DATA RECORDS:
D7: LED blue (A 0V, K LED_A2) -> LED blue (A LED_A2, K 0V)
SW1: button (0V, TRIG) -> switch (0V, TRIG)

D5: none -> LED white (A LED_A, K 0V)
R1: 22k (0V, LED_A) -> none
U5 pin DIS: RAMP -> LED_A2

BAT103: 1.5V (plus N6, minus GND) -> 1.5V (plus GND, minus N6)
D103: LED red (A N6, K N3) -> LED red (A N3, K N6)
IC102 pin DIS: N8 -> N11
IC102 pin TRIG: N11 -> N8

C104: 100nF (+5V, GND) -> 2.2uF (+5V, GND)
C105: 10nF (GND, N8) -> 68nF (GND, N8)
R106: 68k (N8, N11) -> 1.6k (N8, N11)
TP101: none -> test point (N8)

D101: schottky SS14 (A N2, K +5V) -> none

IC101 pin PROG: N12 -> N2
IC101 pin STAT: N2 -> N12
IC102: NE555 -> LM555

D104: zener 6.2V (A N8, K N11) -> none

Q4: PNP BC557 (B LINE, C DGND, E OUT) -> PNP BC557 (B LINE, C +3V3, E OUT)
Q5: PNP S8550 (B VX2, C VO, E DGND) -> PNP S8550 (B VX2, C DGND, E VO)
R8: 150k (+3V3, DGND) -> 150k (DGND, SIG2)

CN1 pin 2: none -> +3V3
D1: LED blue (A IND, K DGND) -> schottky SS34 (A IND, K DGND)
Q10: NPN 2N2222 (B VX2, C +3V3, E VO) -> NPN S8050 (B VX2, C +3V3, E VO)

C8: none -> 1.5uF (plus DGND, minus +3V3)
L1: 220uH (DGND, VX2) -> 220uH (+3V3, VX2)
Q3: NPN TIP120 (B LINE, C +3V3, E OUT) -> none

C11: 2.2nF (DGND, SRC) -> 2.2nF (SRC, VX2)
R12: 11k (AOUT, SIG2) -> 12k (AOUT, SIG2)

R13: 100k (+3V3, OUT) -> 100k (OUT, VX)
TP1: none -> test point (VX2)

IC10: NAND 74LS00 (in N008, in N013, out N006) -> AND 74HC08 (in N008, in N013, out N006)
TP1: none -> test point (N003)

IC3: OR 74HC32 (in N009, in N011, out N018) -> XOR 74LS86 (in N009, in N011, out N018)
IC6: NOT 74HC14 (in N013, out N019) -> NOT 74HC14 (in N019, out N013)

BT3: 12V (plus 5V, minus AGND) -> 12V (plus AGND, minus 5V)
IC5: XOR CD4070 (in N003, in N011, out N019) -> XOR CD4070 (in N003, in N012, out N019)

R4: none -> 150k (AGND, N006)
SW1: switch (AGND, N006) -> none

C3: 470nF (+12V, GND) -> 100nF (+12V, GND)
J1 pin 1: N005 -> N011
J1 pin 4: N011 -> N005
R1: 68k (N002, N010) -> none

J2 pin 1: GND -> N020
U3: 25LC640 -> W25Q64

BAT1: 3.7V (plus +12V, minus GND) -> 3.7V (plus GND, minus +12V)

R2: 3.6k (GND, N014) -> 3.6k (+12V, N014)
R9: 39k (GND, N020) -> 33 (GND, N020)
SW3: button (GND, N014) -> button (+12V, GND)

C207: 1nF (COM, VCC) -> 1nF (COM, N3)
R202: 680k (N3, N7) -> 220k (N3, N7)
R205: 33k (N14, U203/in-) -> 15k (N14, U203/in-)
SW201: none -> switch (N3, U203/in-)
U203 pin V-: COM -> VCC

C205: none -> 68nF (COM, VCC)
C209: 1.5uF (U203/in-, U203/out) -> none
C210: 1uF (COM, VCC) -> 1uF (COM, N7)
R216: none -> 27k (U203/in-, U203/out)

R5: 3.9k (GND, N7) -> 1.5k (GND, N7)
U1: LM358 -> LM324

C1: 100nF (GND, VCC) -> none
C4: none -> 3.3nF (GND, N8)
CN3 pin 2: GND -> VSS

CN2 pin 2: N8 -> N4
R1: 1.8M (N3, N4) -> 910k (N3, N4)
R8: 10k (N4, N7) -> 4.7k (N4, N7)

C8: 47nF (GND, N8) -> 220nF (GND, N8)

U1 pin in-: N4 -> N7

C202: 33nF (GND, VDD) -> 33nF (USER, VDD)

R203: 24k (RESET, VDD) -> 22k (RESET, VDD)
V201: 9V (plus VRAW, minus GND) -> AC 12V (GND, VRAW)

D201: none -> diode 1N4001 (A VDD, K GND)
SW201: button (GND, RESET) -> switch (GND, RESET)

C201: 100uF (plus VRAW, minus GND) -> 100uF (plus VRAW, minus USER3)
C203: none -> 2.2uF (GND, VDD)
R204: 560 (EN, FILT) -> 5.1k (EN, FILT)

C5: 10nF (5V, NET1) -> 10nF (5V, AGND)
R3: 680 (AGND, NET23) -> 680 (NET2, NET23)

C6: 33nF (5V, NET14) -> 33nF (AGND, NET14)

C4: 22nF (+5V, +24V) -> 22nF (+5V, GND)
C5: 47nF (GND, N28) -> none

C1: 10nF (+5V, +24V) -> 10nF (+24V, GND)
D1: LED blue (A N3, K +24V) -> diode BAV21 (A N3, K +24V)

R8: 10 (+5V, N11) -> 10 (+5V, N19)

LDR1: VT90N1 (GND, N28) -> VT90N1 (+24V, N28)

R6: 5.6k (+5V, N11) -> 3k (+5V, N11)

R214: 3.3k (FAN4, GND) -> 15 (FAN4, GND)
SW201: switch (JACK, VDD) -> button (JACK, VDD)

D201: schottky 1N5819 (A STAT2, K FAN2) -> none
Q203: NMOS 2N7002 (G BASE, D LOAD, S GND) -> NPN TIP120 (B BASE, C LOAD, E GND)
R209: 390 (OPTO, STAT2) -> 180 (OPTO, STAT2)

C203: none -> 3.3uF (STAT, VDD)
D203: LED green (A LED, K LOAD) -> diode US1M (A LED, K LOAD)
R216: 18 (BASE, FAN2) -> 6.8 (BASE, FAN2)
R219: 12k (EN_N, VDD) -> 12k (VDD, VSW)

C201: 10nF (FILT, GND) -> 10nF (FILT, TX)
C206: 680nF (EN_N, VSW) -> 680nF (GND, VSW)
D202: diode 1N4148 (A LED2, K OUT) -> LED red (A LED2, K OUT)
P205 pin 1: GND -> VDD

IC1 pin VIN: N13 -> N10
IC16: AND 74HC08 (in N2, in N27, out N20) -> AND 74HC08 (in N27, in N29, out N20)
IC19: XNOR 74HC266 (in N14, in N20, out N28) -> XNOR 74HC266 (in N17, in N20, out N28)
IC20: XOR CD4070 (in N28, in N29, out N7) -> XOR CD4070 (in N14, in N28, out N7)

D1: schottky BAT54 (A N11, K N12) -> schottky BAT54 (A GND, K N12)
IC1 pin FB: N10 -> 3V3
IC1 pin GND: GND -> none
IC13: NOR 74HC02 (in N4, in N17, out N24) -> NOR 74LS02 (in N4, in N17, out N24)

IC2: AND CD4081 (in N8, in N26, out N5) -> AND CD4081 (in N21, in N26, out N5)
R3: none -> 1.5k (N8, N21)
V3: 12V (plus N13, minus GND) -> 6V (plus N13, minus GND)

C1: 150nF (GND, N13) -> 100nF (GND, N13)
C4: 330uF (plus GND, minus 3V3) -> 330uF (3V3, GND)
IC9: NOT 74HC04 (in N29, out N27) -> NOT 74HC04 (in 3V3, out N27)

EXERCISE AIM:
Return the number of lines in the records holding the string "minus", without any other words.

EXERCISE OUTPUT:
8